> _What you should do_:
Quote the records that follow in full and exactly; leave out the pictures.

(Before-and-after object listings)
_ _ _
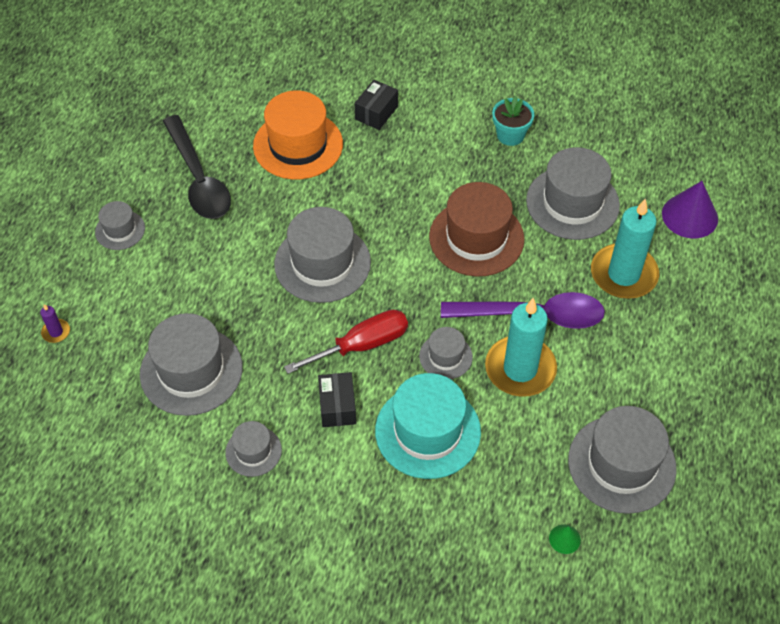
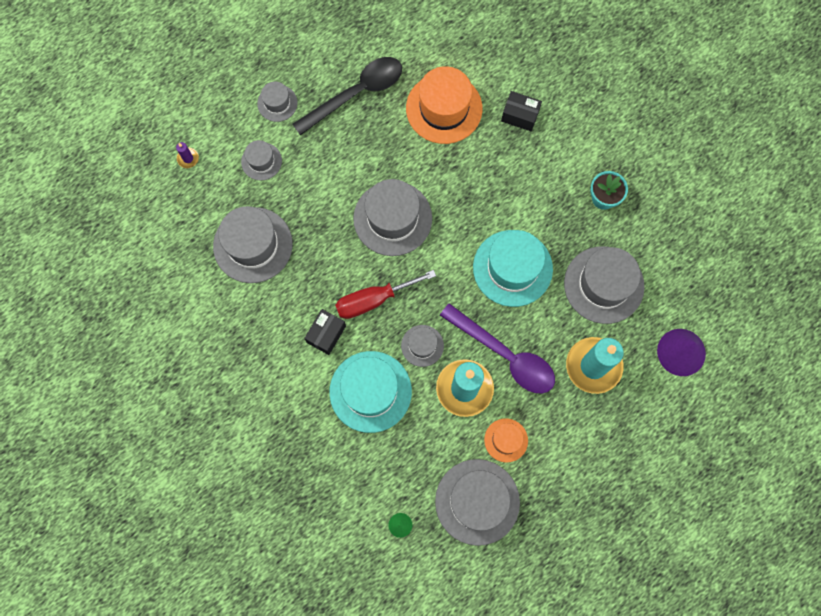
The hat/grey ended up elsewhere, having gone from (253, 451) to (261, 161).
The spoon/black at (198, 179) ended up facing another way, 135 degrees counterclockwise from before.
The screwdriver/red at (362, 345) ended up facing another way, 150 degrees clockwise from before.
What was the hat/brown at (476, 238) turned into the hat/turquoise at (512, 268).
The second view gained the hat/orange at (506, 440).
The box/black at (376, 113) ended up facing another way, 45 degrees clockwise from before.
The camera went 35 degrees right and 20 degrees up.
_ _ _
> _Result of this exercise_:
The hat/grey ended up elsewhere, having gone from (253, 451) to (261, 161).
The spoon/black at (198, 179) ended up facing another way, 135 degrees counterclockwise from before.
The screwdriver/red at (362, 345) ended up facing another way, 150 degrees clockwise from before.
What was the hat/brown at (476, 238) turned into the hat/turquoise at (512, 268).
The second view gained the hat/orange at (506, 440).
The box/black at (376, 113) ended up facing another way, 45 degrees clockwise from before.
The camera went 35 degrees right and 20 degrees up.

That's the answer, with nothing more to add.